WHAT YOU SHOULD DO: Extract every line of the records that contains the string "kern", treating uppercase and lowercase letters as distinct.

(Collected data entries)
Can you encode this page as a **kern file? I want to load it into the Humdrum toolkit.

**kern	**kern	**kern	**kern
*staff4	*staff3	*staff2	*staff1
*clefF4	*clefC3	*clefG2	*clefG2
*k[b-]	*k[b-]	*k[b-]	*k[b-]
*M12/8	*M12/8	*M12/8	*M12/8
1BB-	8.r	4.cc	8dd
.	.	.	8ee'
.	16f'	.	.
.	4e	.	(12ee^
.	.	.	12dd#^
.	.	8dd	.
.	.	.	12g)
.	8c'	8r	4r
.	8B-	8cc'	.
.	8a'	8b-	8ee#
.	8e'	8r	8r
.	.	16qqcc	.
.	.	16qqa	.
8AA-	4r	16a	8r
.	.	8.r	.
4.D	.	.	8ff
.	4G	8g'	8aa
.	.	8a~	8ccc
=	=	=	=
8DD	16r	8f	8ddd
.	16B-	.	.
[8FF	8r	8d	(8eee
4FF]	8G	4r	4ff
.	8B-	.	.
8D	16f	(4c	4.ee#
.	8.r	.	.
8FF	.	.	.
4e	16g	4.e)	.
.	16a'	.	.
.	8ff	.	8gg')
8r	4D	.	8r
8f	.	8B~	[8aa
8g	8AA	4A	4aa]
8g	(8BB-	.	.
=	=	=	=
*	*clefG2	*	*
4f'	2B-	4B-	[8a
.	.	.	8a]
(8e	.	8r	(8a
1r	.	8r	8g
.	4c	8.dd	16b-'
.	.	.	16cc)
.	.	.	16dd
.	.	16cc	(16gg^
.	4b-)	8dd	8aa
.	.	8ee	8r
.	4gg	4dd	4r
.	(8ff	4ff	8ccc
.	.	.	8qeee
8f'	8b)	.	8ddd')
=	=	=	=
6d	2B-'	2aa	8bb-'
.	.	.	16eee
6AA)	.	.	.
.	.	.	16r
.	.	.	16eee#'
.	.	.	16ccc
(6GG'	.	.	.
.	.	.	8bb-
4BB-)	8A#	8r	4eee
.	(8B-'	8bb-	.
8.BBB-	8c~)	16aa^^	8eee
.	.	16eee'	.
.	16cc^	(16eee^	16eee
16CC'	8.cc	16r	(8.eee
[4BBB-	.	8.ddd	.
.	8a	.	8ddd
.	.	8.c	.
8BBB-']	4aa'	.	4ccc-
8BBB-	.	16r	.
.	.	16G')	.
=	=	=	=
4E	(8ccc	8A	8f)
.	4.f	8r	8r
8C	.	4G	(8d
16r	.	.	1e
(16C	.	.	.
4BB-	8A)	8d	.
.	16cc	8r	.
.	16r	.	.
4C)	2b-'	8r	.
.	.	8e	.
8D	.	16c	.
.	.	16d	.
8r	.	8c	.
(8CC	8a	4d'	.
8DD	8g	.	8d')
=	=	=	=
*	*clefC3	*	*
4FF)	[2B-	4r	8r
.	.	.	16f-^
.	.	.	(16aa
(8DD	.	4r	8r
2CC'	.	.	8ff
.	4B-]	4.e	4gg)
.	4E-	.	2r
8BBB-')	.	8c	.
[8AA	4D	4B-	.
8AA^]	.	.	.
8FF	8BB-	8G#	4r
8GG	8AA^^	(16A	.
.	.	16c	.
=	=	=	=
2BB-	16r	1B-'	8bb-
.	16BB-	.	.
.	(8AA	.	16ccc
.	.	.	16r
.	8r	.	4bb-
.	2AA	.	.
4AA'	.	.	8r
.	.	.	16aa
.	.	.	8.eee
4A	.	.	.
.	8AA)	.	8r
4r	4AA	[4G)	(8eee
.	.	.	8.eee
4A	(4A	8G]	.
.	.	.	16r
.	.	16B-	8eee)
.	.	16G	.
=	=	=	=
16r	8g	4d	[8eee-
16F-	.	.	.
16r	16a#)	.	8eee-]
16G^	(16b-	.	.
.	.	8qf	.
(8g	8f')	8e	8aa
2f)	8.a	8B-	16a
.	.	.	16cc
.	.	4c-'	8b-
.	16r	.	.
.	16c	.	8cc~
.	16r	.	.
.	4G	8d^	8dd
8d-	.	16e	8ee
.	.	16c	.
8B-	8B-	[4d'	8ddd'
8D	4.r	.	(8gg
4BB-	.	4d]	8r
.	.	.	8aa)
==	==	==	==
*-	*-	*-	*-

EXERCISE OUTPUT:
Can you encode this page as a **kern file? I want to load it into the Humdrum toolkit.
**kern	**kern	**kern	**kern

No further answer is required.